■ Aim of the exercise
Your copy should hold every record exactly and no images.

■ Input for this task
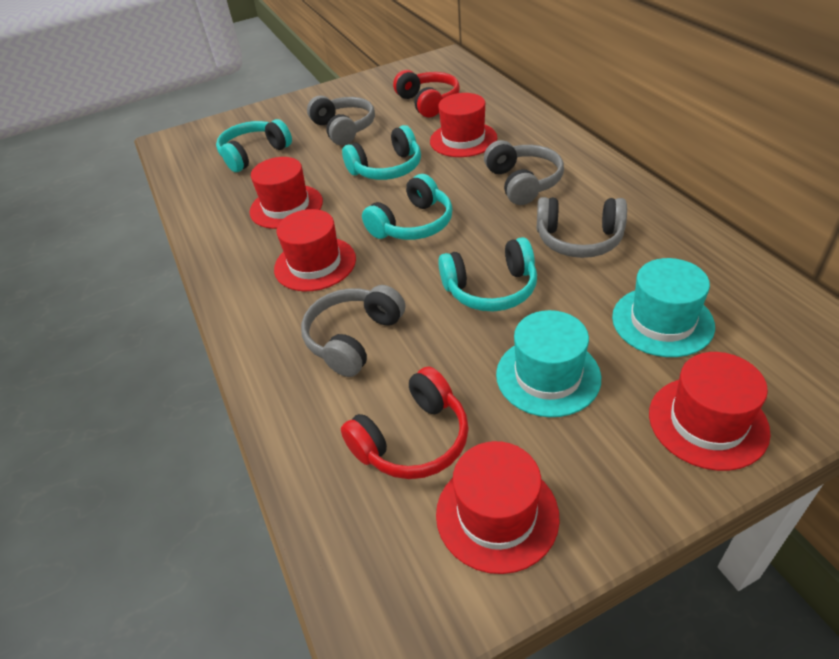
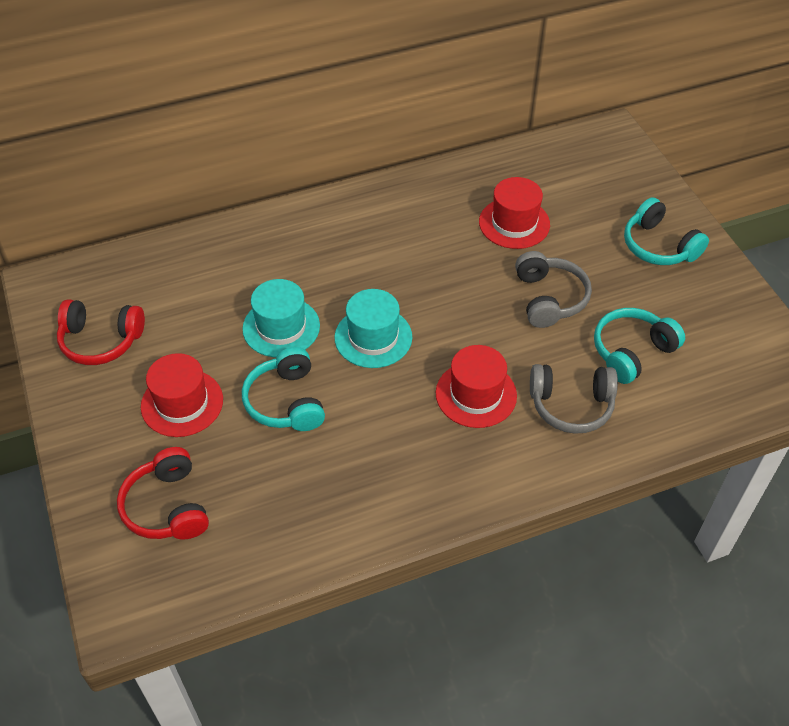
grey headphones: [301,285,405,377] [307,96,375,145] [484,140,564,205] [537,197,627,258] = 4 -> [515,251,592,328] [530,364,618,434] = 2
red hat: [249,157,323,229] [274,209,356,291] [430,93,497,157] [436,441,560,574] [649,352,771,471] = 5 -> [141,353,223,437] [436,345,517,428] [479,177,550,249] = 3
turquoise headphones: [216,119,292,172] [342,125,421,180] [362,174,453,240] [438,237,537,311] = 4 -> [242,347,325,431] [594,308,685,384] [624,197,709,265] = 3

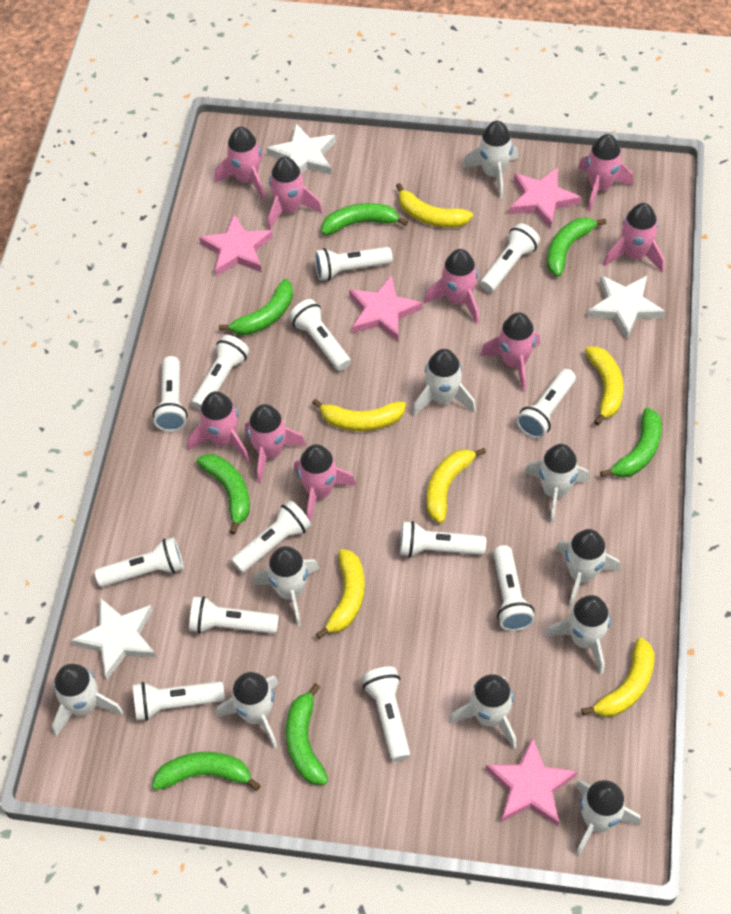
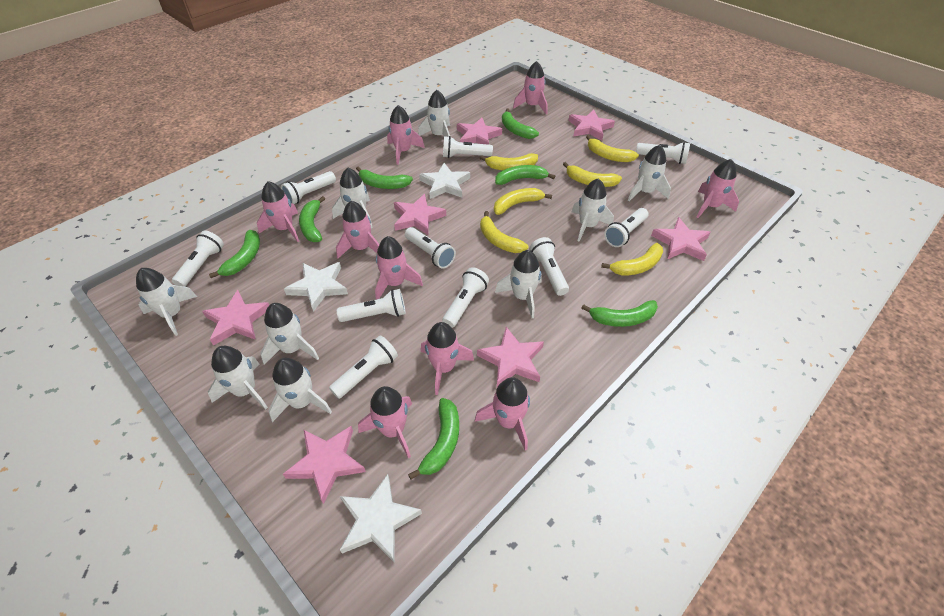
pink star: [199,214,273,276] [349,275,422,341] [486,737,577,826] [509,167,581,229] = 4 -> [202,290,269,346] [283,426,366,504] [394,194,446,235] [457,117,502,145] [477,327,544,387] [568,110,615,140] [651,217,711,261] = 7
white flashlight: [95,537,184,587] [133,681,225,721] [153,356,188,432] [189,596,279,634] [191,335,250,411] [231,500,311,573] [289,299,351,371] [315,247,393,281] [362,667,410,761] [400,521,486,557] [480,223,540,292] [493,545,535,631] [516,369,576,439] = 13 -> [172,231,224,287] [281,171,336,204] [329,335,398,399] [337,289,406,322] [405,227,456,269] [442,267,489,328] [443,136,493,158] [529,237,569,296] [604,208,648,247] [636,142,690,164] = 10
white rocket: [52,664,123,737] [216,672,279,749] [253,546,319,626] [412,349,476,416] [449,674,517,749] [462,121,518,199] [524,444,590,524] [545,595,611,674] [555,529,620,608] [575,780,640,857] = 10 -> [136,268,197,336] [208,346,268,410] [260,303,319,365] [268,357,332,422] [332,168,373,228] [418,90,450,137] [495,250,542,318] [572,178,614,242] [628,145,671,201] = 9

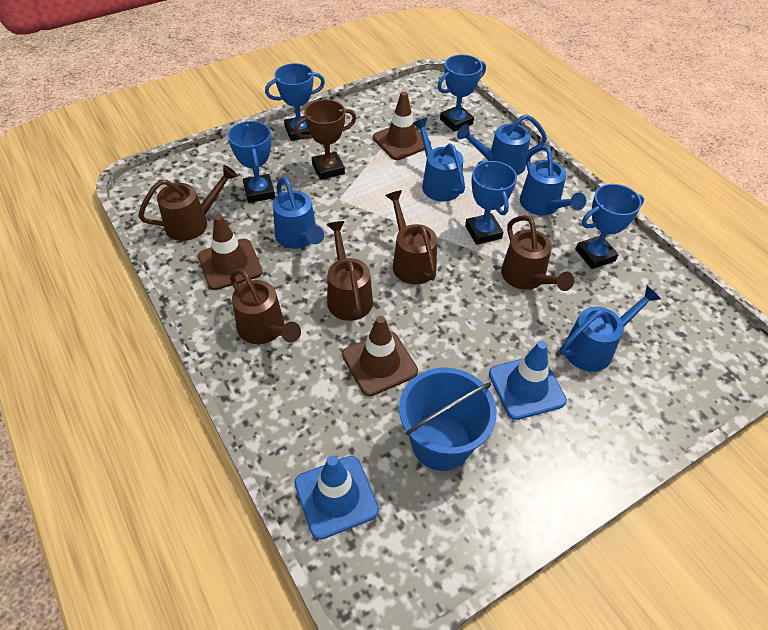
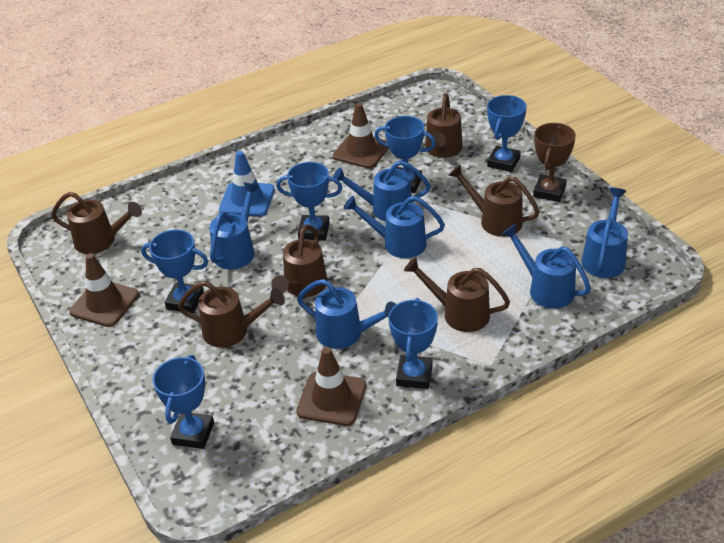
blue bucket: [399,368,497,471] = 1 -> none = 0
blue traffic cone: [294,456,379,540] [489,341,567,420] = 2 -> [219,151,275,216] = 1
blue trophy: [228,121,275,203] [265,63,325,141] [437,55,486,132] [465,161,517,245] [575,184,644,269] = 5 -> [141,230,208,313] [152,355,214,449] [276,162,342,241] [374,116,436,193] [388,298,438,389] [487,95,527,172] = 6
blue watering can: [273,177,324,249] [412,118,465,201] [457,114,547,175] [520,146,586,215] [560,286,661,372] = 5 -> [209,183,259,269] [297,279,396,349] [333,160,431,222] [343,196,445,258] [501,224,591,309] [581,188,628,278] = 6
brown watering can: [138,165,238,241] [230,269,301,344] [327,221,373,321] [385,190,437,284] [501,215,574,291] = 5 -> [51,192,142,254] [178,281,285,348] [271,224,327,297] [404,257,510,332] [425,93,463,158] [448,164,540,237] = 6

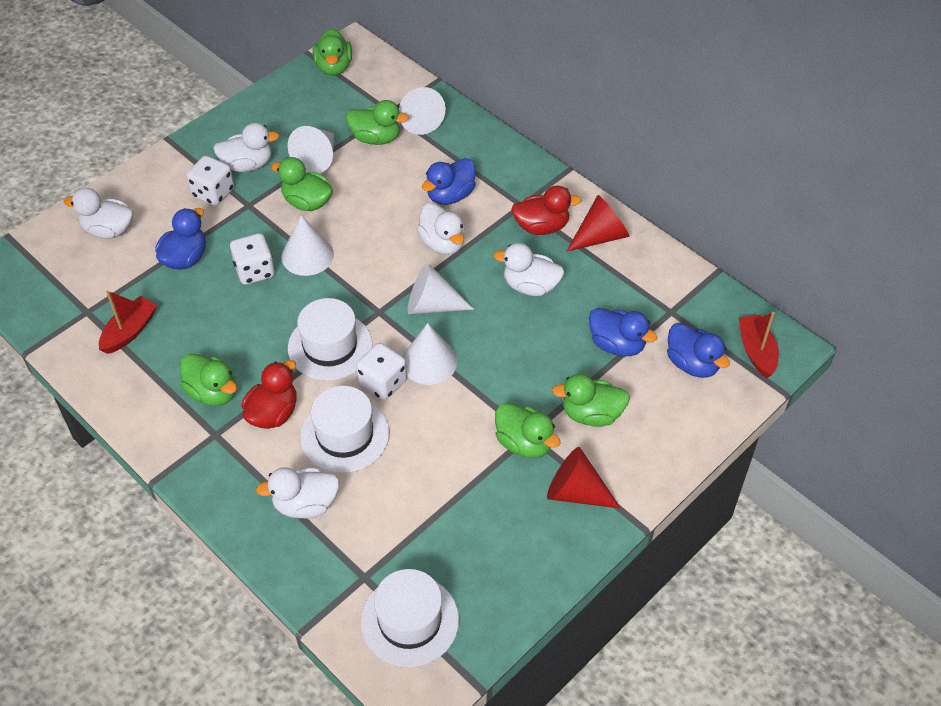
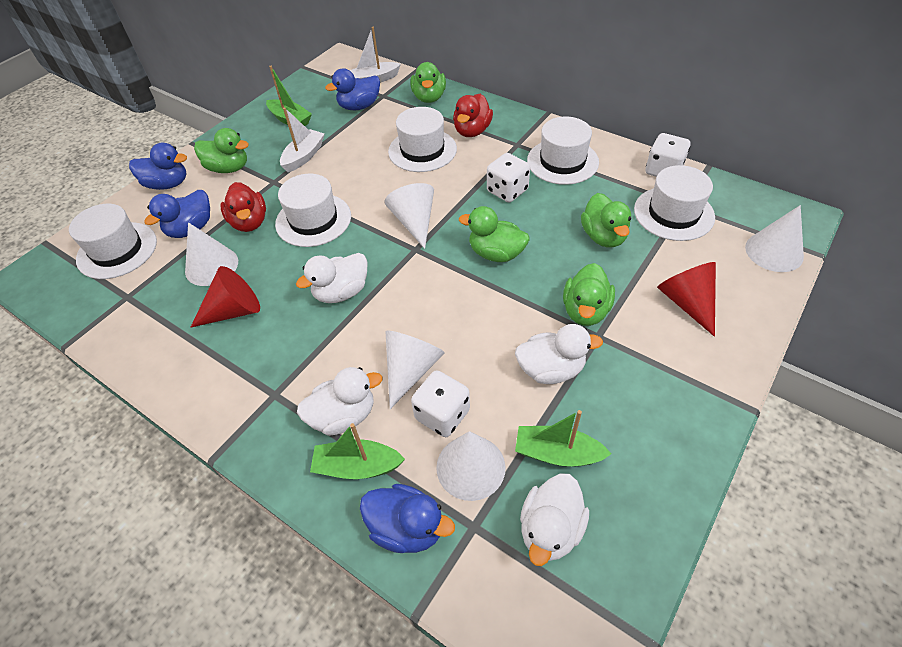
green boat: none = 0 -> [266,66,312,126] [310,423,405,479] [515,410,611,467] = 3
green duck: [180,353,237,406] [271,157,333,211] [313,28,352,76] [346,100,409,145] [495,402,561,458] [552,374,630,427] = 6 -> [194,128,249,173] [410,62,446,103] [459,206,529,262] [563,263,615,326] [581,193,631,248] = 5
red boat: [99,290,157,354] [739,312,779,378] = 2 -> none = 0
white boat: none = 0 -> [280,107,324,172] [350,27,401,83] = 2
white duck: [64,188,133,239] [213,123,280,172] [256,467,339,518] [416,203,465,255] [494,243,564,296] = 5 -> [296,253,368,303] [297,367,382,436] [515,324,603,384] [520,474,589,566] = 4
white hat: [288,298,372,381] [300,386,389,473] [360,569,459,667] = 3 -> [69,204,157,279] [275,174,351,247] [388,107,457,172] [527,117,599,185] [634,165,715,241] = 5

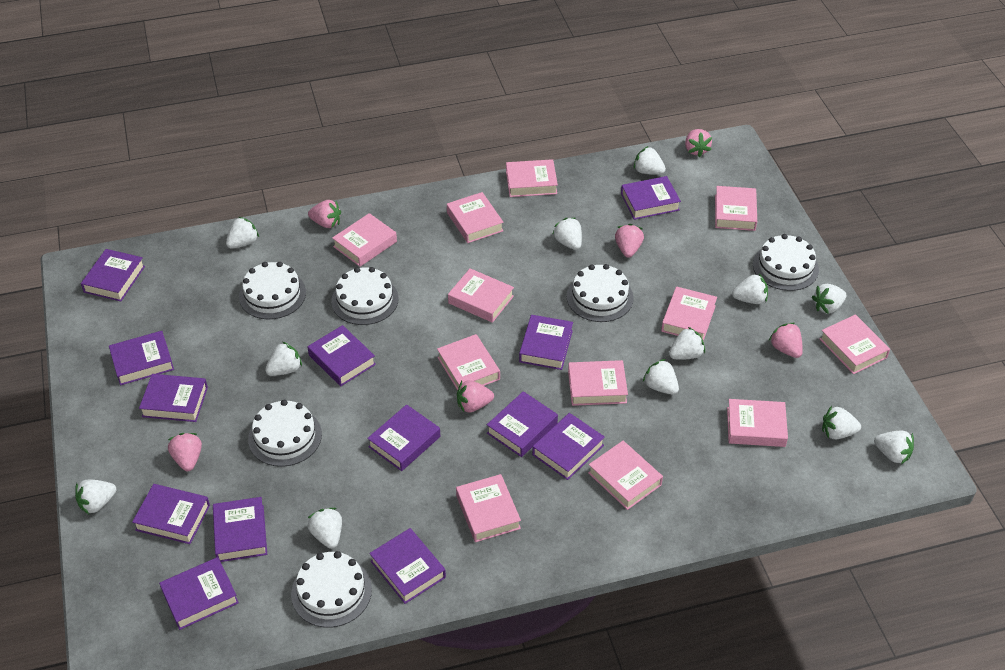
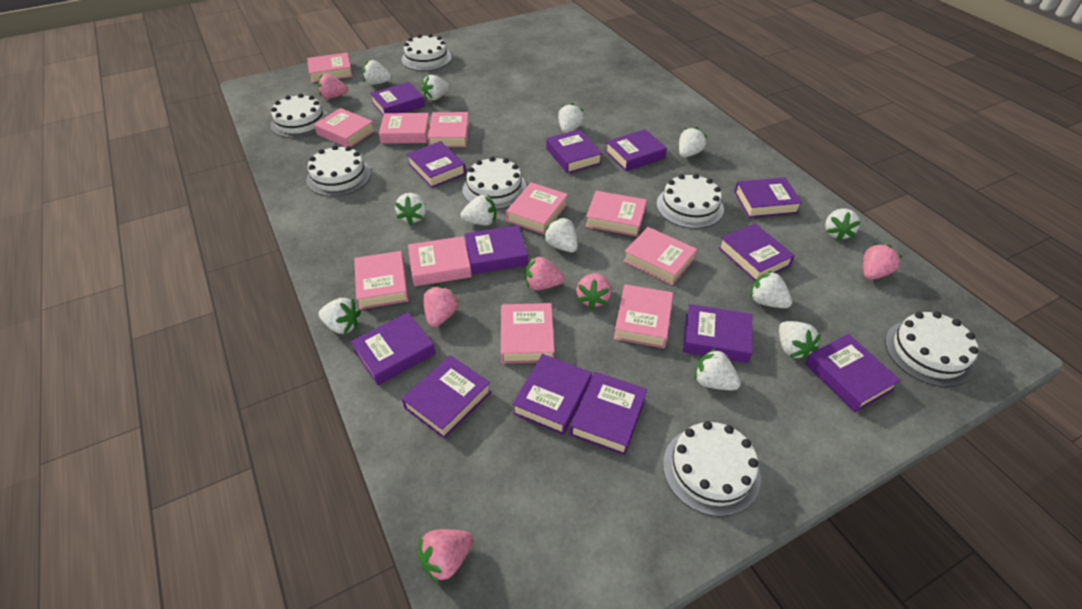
pink book: [332,213,397,267] [437,334,500,390] [447,192,504,243] [448,268,514,323] [456,474,521,542] [506,159,558,197] [568,360,628,406] [588,441,663,510] [661,287,717,341] [715,186,757,231] [727,399,788,447] [820,314,890,374] = 12 -> [307,53,353,83] [314,108,375,147] [354,251,409,309] [379,113,430,144] [408,236,472,286] [428,112,469,147] [501,303,555,363] [506,182,568,234] [585,191,647,237] [614,284,673,348] [623,227,697,285] = 11
white cake: [239,262,306,319] [248,400,322,467] [291,551,372,628] [331,267,399,325] [567,264,634,322] [753,234,819,291] = 6 -> [271,93,328,138] [306,145,371,197] [401,34,452,71] [462,156,527,209] [657,174,724,229] [663,421,761,517] [885,311,978,387] = 7

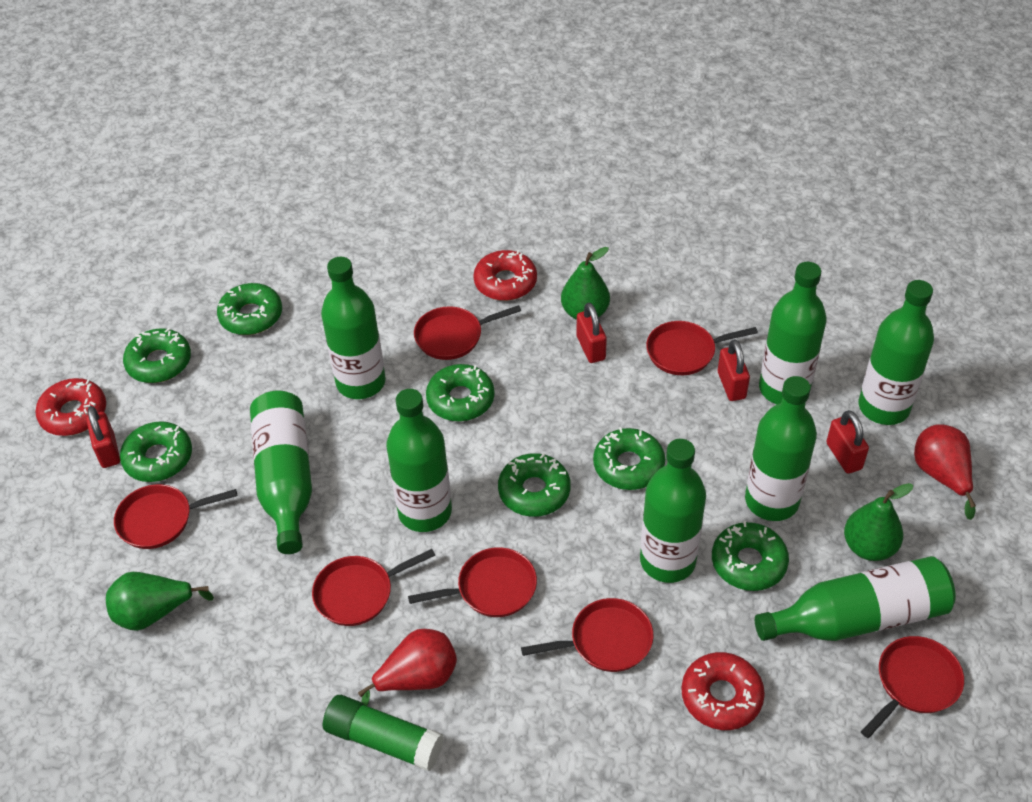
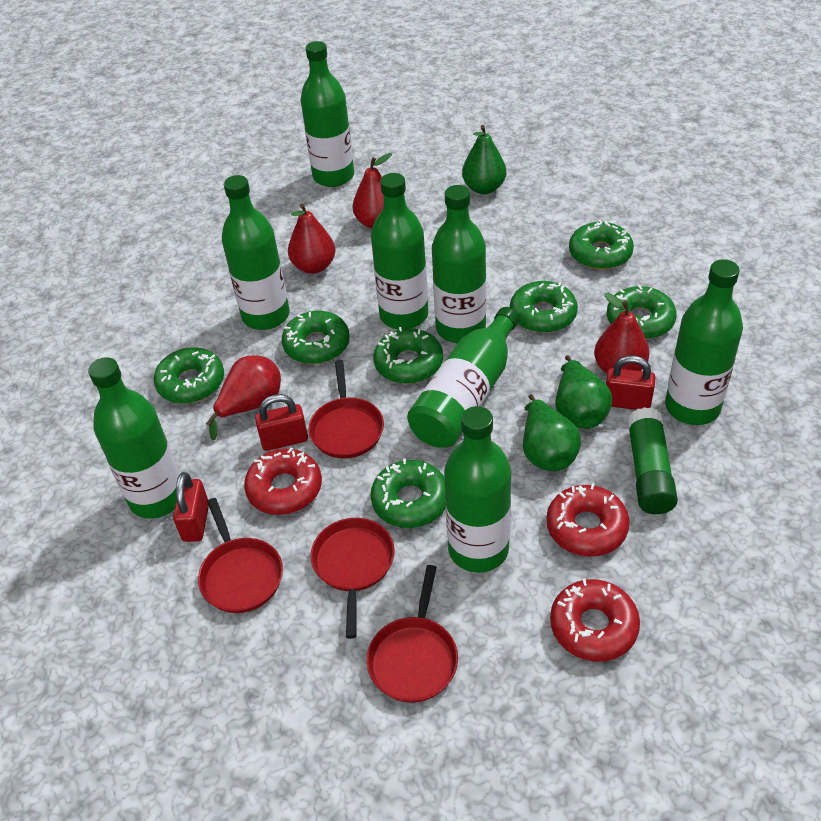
red padlock: [86,406,120,468] [576,303,607,363] [718,339,750,401] [826,410,869,474] = 4 -> [173,472,209,542] [255,394,308,451] [606,355,655,410] = 3
red pan: [114,484,237,549] [312,549,435,626] [408,547,537,617] [414,305,521,360] [521,598,653,672] [646,321,758,375] [861,636,964,738] = 7 -> [198,498,283,613] [308,360,384,459] [311,518,395,639] [366,565,458,703] = 4
red pear: [358,629,457,706] [914,424,976,520] = 2 -> [206,355,281,441] [288,203,335,274] [353,153,392,229] [594,293,650,374] = 4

■ Output below
grey headphones: [301,285,405,377] [307,96,375,145] [484,140,564,205] [537,197,627,258] = 4 -> [515,251,592,328] [530,364,618,434] = 2
red hat: [249,157,323,229] [274,209,356,291] [430,93,497,157] [436,441,560,574] [649,352,771,471] = 5 -> [141,353,223,437] [436,345,517,428] [479,177,550,249] = 3
turquoise headphones: [216,119,292,172] [342,125,421,180] [362,174,453,240] [438,237,537,311] = 4 -> [242,347,325,431] [594,308,685,384] [624,197,709,265] = 3

pink star: [199,214,273,276] [349,275,422,341] [486,737,577,826] [509,167,581,229] = 4 -> [202,290,269,346] [283,426,366,504] [394,194,446,235] [457,117,502,145] [477,327,544,387] [568,110,615,140] [651,217,711,261] = 7
white flashlight: [95,537,184,587] [133,681,225,721] [153,356,188,432] [189,596,279,634] [191,335,250,411] [231,500,311,573] [289,299,351,371] [315,247,393,281] [362,667,410,761] [400,521,486,557] [480,223,540,292] [493,545,535,631] [516,369,576,439] = 13 -> [172,231,224,287] [281,171,336,204] [329,335,398,399] [337,289,406,322] [405,227,456,269] [442,267,489,328] [443,136,493,158] [529,237,569,296] [604,208,648,247] [636,142,690,164] = 10
white rocket: [52,664,123,737] [216,672,279,749] [253,546,319,626] [412,349,476,416] [449,674,517,749] [462,121,518,199] [524,444,590,524] [545,595,611,674] [555,529,620,608] [575,780,640,857] = 10 -> [136,268,197,336] [208,346,268,410] [260,303,319,365] [268,357,332,422] [332,168,373,228] [418,90,450,137] [495,250,542,318] [572,178,614,242] [628,145,671,201] = 9

blue bucket: [399,368,497,471] = 1 -> none = 0
blue traffic cone: [294,456,379,540] [489,341,567,420] = 2 -> [219,151,275,216] = 1
blue trophy: [228,121,275,203] [265,63,325,141] [437,55,486,132] [465,161,517,245] [575,184,644,269] = 5 -> [141,230,208,313] [152,355,214,449] [276,162,342,241] [374,116,436,193] [388,298,438,389] [487,95,527,172] = 6
blue watering can: [273,177,324,249] [412,118,465,201] [457,114,547,175] [520,146,586,215] [560,286,661,372] = 5 -> [209,183,259,269] [297,279,396,349] [333,160,431,222] [343,196,445,258] [501,224,591,309] [581,188,628,278] = 6
brown watering can: [138,165,238,241] [230,269,301,344] [327,221,373,321] [385,190,437,284] [501,215,574,291] = 5 -> [51,192,142,254] [178,281,285,348] [271,224,327,297] [404,257,510,332] [425,93,463,158] [448,164,540,237] = 6

green boat: none = 0 -> [266,66,312,126] [310,423,405,479] [515,410,611,467] = 3
green duck: [180,353,237,406] [271,157,333,211] [313,28,352,76] [346,100,409,145] [495,402,561,458] [552,374,630,427] = 6 -> [194,128,249,173] [410,62,446,103] [459,206,529,262] [563,263,615,326] [581,193,631,248] = 5
red boat: [99,290,157,354] [739,312,779,378] = 2 -> none = 0
white boat: none = 0 -> [280,107,324,172] [350,27,401,83] = 2
white duck: [64,188,133,239] [213,123,280,172] [256,467,339,518] [416,203,465,255] [494,243,564,296] = 5 -> [296,253,368,303] [297,367,382,436] [515,324,603,384] [520,474,589,566] = 4
white hat: [288,298,372,381] [300,386,389,473] [360,569,459,667] = 3 -> [69,204,157,279] [275,174,351,247] [388,107,457,172] [527,117,599,185] [634,165,715,241] = 5

pink book: [332,213,397,267] [437,334,500,390] [447,192,504,243] [448,268,514,323] [456,474,521,542] [506,159,558,197] [568,360,628,406] [588,441,663,510] [661,287,717,341] [715,186,757,231] [727,399,788,447] [820,314,890,374] = 12 -> [307,53,353,83] [314,108,375,147] [354,251,409,309] [379,113,430,144] [408,236,472,286] [428,112,469,147] [501,303,555,363] [506,182,568,234] [585,191,647,237] [614,284,673,348] [623,227,697,285] = 11
white cake: [239,262,306,319] [248,400,322,467] [291,551,372,628] [331,267,399,325] [567,264,634,322] [753,234,819,291] = 6 -> [271,93,328,138] [306,145,371,197] [401,34,452,71] [462,156,527,209] [657,174,724,229] [663,421,761,517] [885,311,978,387] = 7

red padlock: [86,406,120,468] [576,303,607,363] [718,339,750,401] [826,410,869,474] = 4 -> [173,472,209,542] [255,394,308,451] [606,355,655,410] = 3
red pan: [114,484,237,549] [312,549,435,626] [408,547,537,617] [414,305,521,360] [521,598,653,672] [646,321,758,375] [861,636,964,738] = 7 -> [198,498,283,613] [308,360,384,459] [311,518,395,639] [366,565,458,703] = 4
red pear: [358,629,457,706] [914,424,976,520] = 2 -> [206,355,281,441] [288,203,335,274] [353,153,392,229] [594,293,650,374] = 4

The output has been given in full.